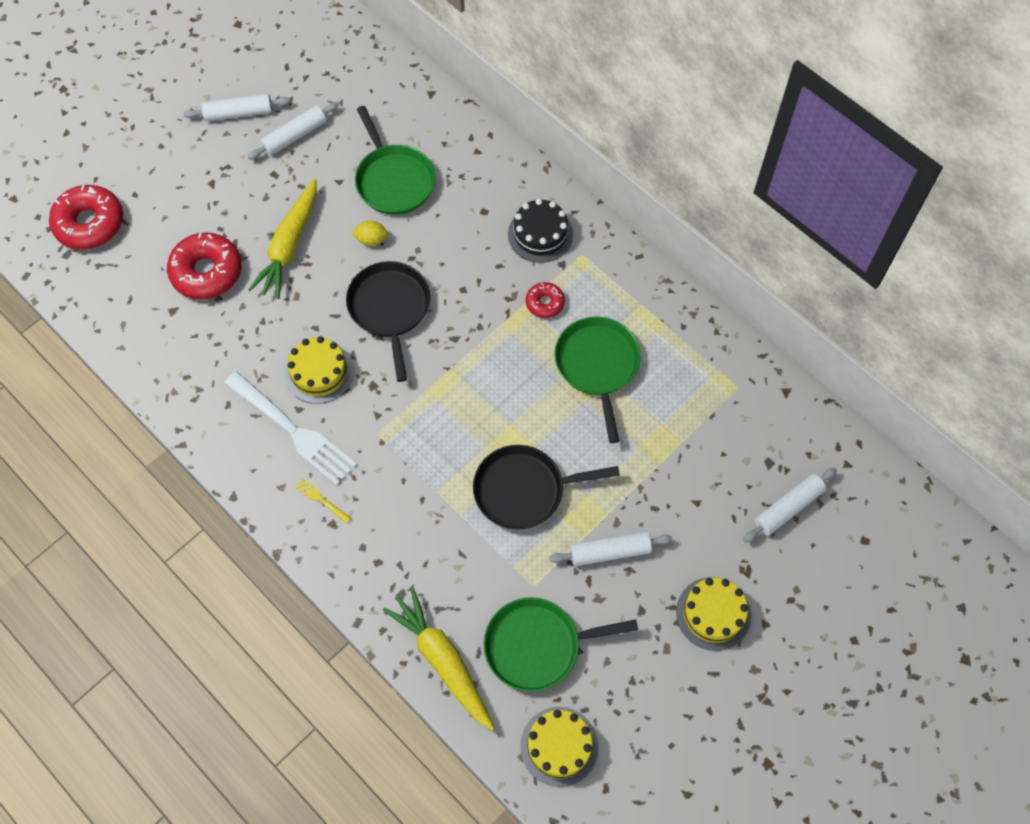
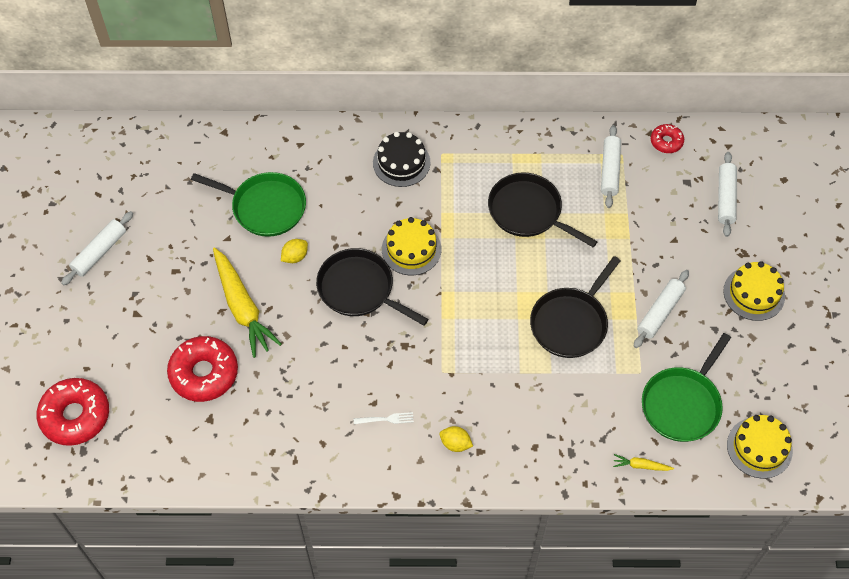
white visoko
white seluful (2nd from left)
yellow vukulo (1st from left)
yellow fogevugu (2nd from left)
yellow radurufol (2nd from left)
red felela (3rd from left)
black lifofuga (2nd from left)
________
__WHAT YOU SHOULD DO__:
Begin with the line that contains "white seluful (2nd from left)". Repeat it and every line after it through the end of the listing, exactly, and print nothing more.

__EXERCISE OUTPUT__:
white seluful (2nd from left)
yellow vukulo (1st from left)
yellow fogevugu (2nd from left)
yellow radurufol (2nd from left)
red felela (3rd from left)
black lifofuga (2nd from left)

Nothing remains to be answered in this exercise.